--- Exercise details ---
Copy verbatim the block of lines in the entries below whose first line contains "green nut: [475,266,545,338]" and whose last line contains "orange boat: [69,287,143,365]". Leave out all other lines.
☆ ☆ ☆ ☆
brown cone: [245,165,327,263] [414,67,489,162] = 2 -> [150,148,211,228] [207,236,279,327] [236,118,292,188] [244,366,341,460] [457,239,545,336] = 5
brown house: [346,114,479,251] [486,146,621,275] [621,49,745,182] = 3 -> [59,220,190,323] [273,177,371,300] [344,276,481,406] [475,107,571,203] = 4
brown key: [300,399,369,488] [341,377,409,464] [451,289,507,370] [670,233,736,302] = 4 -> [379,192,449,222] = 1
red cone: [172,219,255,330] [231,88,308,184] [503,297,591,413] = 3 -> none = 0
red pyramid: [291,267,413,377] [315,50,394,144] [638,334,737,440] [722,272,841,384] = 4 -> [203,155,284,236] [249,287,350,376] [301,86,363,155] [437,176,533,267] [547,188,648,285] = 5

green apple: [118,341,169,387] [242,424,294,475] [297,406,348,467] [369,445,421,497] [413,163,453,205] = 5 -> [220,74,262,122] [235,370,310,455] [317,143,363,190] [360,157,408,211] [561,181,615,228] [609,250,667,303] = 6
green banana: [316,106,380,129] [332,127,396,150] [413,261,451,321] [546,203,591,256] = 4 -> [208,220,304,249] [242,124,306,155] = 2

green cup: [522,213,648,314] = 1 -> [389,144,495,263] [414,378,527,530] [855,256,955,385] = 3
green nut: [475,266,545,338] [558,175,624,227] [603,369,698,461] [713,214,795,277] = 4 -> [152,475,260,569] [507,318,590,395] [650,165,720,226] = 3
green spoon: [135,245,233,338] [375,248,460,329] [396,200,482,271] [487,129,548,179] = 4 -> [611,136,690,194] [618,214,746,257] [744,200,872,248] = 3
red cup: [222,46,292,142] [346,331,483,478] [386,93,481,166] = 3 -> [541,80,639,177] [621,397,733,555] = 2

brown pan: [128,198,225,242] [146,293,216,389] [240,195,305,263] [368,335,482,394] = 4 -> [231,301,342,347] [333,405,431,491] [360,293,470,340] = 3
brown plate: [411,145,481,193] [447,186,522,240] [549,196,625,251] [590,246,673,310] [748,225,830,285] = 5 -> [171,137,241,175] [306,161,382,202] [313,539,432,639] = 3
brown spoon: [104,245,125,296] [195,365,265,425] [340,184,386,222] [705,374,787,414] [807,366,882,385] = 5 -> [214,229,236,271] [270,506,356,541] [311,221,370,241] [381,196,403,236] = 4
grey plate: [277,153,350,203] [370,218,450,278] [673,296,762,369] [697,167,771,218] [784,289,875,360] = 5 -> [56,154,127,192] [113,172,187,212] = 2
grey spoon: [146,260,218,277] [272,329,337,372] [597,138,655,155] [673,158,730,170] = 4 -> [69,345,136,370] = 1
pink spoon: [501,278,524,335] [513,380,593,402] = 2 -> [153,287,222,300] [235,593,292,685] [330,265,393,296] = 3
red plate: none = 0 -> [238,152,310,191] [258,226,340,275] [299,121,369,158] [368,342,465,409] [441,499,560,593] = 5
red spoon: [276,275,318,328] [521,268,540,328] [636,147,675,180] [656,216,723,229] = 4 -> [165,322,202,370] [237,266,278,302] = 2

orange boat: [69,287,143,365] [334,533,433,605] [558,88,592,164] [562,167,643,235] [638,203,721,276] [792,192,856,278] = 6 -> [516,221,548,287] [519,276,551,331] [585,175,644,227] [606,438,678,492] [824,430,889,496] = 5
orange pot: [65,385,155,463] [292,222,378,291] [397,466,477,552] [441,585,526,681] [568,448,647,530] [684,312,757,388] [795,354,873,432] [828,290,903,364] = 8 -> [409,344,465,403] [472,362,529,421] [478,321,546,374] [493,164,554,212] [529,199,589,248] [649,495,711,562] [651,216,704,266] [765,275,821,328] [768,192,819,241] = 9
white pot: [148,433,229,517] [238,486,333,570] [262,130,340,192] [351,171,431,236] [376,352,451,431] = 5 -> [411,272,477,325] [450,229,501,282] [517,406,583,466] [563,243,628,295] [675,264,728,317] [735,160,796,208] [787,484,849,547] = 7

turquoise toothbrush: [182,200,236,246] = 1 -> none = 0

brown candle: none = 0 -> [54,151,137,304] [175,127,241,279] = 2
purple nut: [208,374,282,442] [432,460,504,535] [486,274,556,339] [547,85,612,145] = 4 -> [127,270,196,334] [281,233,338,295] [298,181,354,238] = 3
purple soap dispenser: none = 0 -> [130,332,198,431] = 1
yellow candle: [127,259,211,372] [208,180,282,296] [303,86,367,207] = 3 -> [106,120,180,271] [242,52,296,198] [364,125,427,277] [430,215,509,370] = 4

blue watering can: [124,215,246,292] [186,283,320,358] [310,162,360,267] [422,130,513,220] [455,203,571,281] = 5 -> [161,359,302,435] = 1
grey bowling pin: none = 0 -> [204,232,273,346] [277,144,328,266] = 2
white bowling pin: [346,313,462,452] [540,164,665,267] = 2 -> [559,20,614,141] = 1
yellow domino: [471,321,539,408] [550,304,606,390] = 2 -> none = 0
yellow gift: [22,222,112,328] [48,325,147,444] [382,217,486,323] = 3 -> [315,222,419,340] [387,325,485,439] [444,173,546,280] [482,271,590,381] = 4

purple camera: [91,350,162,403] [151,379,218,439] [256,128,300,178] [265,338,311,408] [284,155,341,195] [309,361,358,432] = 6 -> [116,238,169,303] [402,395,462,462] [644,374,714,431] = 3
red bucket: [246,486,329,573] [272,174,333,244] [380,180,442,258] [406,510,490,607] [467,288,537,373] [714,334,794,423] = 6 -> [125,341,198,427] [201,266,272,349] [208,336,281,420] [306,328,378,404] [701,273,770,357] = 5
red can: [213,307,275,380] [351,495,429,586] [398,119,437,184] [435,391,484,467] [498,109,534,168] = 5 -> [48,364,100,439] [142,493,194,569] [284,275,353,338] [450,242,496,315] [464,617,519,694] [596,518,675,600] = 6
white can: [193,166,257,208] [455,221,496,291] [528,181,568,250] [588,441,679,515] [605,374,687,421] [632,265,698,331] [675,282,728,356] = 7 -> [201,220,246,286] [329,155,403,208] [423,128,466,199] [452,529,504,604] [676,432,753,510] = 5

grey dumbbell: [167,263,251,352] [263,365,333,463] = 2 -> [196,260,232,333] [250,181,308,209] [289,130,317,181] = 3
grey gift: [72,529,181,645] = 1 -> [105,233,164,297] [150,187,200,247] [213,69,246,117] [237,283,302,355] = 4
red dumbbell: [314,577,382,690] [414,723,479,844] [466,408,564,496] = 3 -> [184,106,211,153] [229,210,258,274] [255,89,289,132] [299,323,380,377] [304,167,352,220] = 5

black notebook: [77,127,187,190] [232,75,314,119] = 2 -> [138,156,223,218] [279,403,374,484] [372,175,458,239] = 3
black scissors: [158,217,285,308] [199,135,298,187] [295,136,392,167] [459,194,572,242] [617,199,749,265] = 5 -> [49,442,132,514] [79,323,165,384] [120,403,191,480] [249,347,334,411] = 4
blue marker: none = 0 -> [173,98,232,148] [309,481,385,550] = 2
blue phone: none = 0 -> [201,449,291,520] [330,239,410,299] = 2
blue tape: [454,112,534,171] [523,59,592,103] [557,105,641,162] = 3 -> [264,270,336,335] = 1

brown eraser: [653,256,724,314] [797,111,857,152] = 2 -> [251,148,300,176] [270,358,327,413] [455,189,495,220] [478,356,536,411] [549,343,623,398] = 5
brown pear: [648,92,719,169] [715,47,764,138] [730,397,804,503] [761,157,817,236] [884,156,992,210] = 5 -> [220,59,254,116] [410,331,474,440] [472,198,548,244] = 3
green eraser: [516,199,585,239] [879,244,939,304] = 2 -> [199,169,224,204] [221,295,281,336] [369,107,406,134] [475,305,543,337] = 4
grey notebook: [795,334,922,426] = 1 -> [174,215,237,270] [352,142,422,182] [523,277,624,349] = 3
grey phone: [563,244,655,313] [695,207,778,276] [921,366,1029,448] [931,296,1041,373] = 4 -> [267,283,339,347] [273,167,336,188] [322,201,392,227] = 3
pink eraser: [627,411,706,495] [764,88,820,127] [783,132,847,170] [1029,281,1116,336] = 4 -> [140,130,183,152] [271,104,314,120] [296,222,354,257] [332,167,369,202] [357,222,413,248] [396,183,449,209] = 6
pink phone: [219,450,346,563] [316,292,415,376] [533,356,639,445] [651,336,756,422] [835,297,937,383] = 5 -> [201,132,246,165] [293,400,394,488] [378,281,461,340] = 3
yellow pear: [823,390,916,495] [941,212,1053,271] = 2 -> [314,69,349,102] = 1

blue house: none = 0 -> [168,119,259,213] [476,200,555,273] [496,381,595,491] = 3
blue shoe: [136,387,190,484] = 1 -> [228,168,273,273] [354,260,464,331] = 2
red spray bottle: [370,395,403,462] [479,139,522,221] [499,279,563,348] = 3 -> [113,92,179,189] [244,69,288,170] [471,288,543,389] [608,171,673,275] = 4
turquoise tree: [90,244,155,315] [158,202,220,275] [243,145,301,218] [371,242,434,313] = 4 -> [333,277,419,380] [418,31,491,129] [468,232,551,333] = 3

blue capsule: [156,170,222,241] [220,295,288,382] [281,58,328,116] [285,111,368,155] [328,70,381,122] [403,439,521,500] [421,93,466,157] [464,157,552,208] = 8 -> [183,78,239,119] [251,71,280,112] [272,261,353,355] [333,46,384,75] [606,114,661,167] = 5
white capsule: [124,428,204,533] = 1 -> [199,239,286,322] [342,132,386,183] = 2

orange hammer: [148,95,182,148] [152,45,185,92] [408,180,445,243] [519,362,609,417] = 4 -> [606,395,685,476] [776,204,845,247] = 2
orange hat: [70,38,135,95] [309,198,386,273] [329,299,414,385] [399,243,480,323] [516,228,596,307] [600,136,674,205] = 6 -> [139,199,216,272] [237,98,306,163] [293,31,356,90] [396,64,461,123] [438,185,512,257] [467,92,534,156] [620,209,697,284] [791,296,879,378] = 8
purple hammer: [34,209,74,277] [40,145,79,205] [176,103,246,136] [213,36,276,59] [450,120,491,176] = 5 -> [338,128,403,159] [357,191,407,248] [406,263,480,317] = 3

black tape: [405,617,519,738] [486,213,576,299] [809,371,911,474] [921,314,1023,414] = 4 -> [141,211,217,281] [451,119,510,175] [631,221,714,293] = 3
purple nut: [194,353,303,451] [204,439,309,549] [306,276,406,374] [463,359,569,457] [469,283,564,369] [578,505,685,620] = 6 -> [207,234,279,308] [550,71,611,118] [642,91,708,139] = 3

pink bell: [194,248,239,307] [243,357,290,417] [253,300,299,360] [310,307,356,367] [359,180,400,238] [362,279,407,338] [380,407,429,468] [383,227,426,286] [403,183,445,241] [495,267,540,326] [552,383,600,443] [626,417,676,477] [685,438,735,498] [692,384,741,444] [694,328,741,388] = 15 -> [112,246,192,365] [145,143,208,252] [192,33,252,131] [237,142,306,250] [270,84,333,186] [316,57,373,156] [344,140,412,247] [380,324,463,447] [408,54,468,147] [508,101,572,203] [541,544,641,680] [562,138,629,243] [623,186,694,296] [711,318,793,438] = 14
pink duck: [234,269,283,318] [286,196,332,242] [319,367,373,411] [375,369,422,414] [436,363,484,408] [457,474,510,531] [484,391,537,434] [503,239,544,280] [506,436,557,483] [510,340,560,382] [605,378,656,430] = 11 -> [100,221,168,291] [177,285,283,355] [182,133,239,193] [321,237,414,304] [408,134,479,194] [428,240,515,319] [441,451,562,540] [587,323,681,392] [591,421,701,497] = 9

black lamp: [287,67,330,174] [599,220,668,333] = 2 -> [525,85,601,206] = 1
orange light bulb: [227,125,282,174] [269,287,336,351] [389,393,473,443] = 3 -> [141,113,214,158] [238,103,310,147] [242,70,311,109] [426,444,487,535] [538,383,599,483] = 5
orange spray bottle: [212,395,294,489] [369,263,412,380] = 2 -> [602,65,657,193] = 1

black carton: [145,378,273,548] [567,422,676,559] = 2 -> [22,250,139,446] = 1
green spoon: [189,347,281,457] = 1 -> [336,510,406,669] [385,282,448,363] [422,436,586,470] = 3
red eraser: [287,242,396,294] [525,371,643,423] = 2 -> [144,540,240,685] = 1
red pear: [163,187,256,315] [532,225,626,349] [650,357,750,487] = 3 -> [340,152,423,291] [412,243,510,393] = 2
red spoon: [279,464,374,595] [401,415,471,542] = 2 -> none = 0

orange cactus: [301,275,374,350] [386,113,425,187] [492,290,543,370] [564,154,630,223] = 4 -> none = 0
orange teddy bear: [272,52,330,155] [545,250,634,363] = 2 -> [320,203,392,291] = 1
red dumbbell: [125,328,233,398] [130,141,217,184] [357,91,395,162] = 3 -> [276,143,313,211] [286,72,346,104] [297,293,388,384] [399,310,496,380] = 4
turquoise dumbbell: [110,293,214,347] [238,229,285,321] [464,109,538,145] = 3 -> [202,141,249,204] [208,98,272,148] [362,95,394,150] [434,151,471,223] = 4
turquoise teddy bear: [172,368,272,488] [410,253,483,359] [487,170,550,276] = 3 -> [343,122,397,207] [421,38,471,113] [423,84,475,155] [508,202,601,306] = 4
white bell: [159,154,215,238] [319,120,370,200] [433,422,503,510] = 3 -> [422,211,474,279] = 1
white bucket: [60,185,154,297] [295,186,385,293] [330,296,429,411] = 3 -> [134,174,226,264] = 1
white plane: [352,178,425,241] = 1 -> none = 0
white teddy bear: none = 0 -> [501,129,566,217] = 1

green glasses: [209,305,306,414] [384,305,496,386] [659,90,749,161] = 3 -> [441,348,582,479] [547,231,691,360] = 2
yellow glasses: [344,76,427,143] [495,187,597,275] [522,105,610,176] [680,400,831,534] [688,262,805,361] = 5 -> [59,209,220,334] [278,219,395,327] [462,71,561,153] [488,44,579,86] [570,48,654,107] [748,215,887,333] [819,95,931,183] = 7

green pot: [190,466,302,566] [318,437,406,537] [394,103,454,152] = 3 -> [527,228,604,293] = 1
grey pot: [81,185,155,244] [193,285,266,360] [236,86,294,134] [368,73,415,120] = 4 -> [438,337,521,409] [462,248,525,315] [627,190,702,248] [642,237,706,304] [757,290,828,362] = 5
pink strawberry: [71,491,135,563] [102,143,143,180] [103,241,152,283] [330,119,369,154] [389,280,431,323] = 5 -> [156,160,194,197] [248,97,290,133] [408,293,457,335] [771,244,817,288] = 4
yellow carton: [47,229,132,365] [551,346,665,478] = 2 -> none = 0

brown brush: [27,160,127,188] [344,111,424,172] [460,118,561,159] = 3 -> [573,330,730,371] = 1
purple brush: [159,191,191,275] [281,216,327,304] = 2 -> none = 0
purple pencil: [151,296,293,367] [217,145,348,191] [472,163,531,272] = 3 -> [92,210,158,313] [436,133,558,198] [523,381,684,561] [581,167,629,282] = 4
☆ ☆ ☆ ☆
--- Response ---
green nut: [475,266,545,338] [558,175,624,227] [603,369,698,461] [713,214,795,277] = 4 -> [152,475,260,569] [507,318,590,395] [650,165,720,226] = 3
green spoon: [135,245,233,338] [375,248,460,329] [396,200,482,271] [487,129,548,179] = 4 -> [611,136,690,194] [618,214,746,257] [744,200,872,248] = 3
red cup: [222,46,292,142] [346,331,483,478] [386,93,481,166] = 3 -> [541,80,639,177] [621,397,733,555] = 2

brown pan: [128,198,225,242] [146,293,216,389] [240,195,305,263] [368,335,482,394] = 4 -> [231,301,342,347] [333,405,431,491] [360,293,470,340] = 3
brown plate: [411,145,481,193] [447,186,522,240] [549,196,625,251] [590,246,673,310] [748,225,830,285] = 5 -> [171,137,241,175] [306,161,382,202] [313,539,432,639] = 3
brown spoon: [104,245,125,296] [195,365,265,425] [340,184,386,222] [705,374,787,414] [807,366,882,385] = 5 -> [214,229,236,271] [270,506,356,541] [311,221,370,241] [381,196,403,236] = 4
grey plate: [277,153,350,203] [370,218,450,278] [673,296,762,369] [697,167,771,218] [784,289,875,360] = 5 -> [56,154,127,192] [113,172,187,212] = 2
grey spoon: [146,260,218,277] [272,329,337,372] [597,138,655,155] [673,158,730,170] = 4 -> [69,345,136,370] = 1
pink spoon: [501,278,524,335] [513,380,593,402] = 2 -> [153,287,222,300] [235,593,292,685] [330,265,393,296] = 3
red plate: none = 0 -> [238,152,310,191] [258,226,340,275] [299,121,369,158] [368,342,465,409] [441,499,560,593] = 5
red spoon: [276,275,318,328] [521,268,540,328] [636,147,675,180] [656,216,723,229] = 4 -> [165,322,202,370] [237,266,278,302] = 2

orange boat: [69,287,143,365] [334,533,433,605] [558,88,592,164] [562,167,643,235] [638,203,721,276] [792,192,856,278] = 6 -> [516,221,548,287] [519,276,551,331] [585,175,644,227] [606,438,678,492] [824,430,889,496] = 5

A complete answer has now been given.